All lines in the material below that contain "brick" should be located and copied.

Data to examine »
====
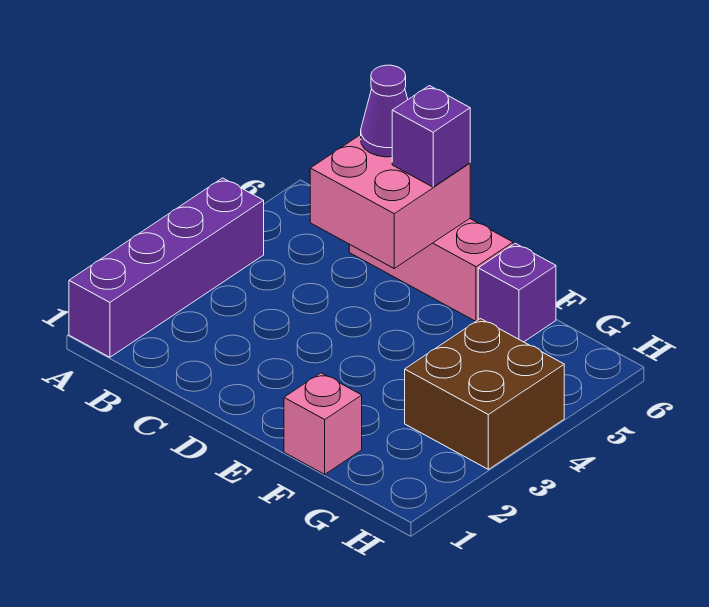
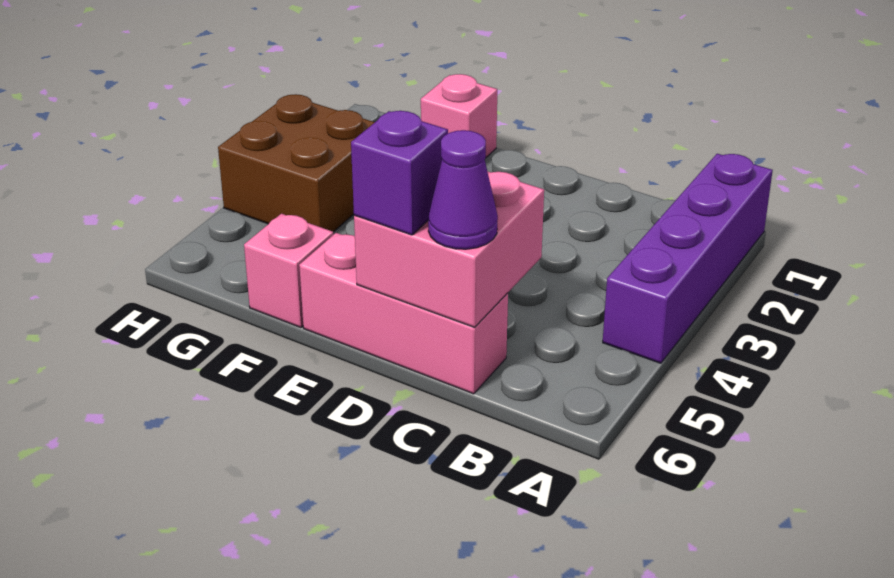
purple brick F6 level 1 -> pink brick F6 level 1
====
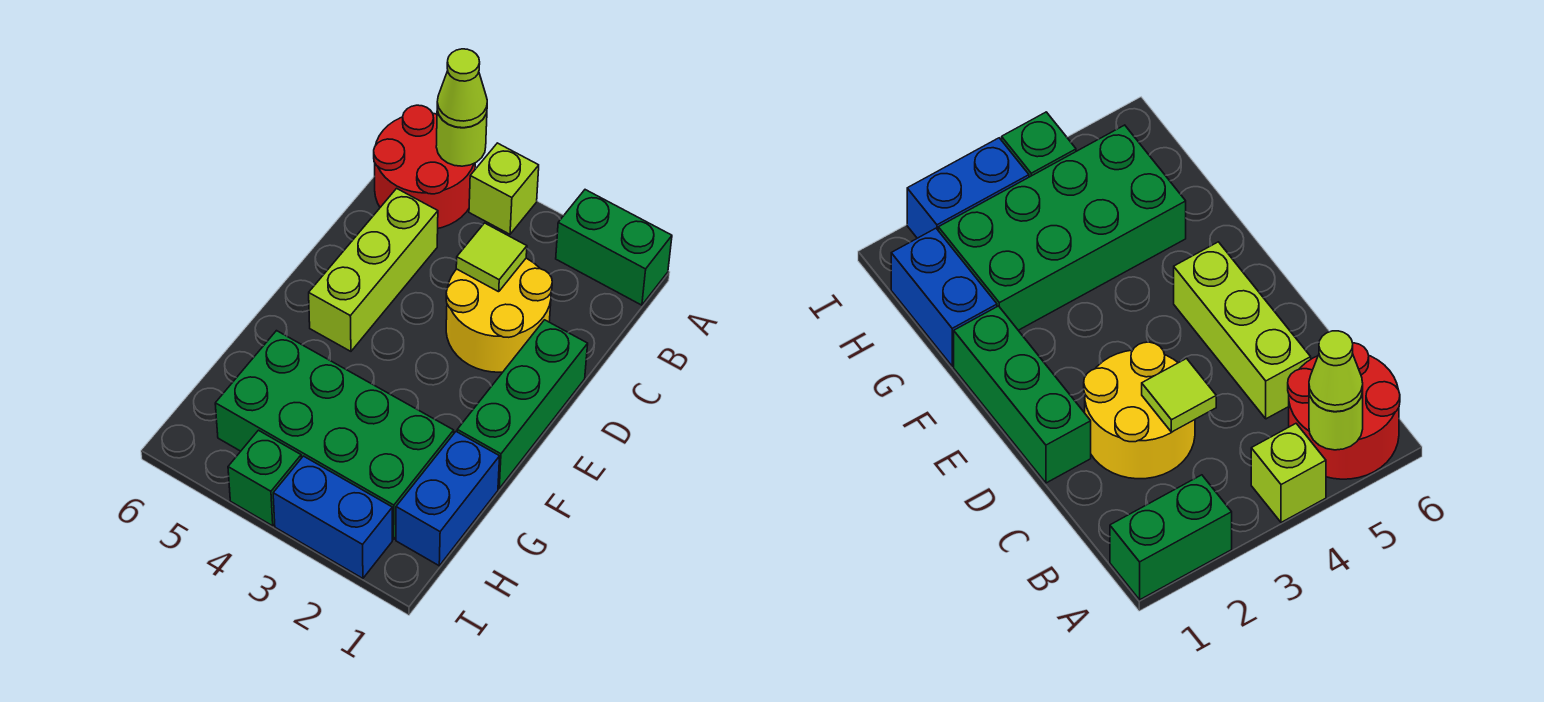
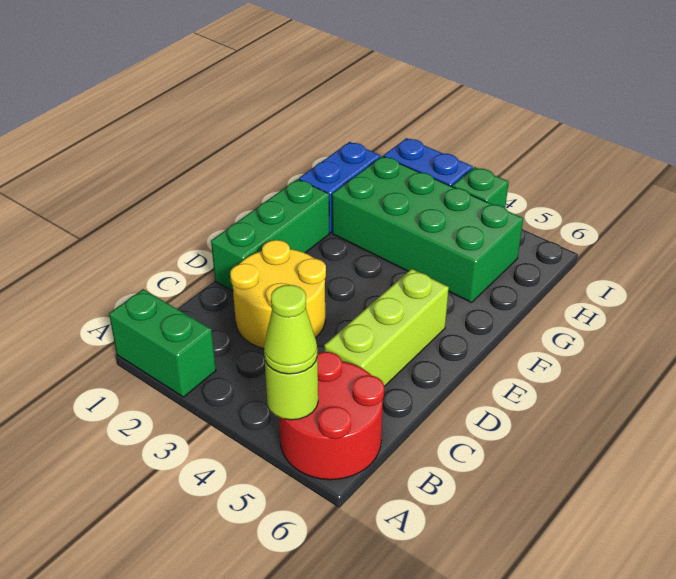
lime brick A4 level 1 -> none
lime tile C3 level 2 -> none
====
Output of the task »
purple brick F6 level 1 -> pink brick F6 level 1
lime brick A4 level 1 -> none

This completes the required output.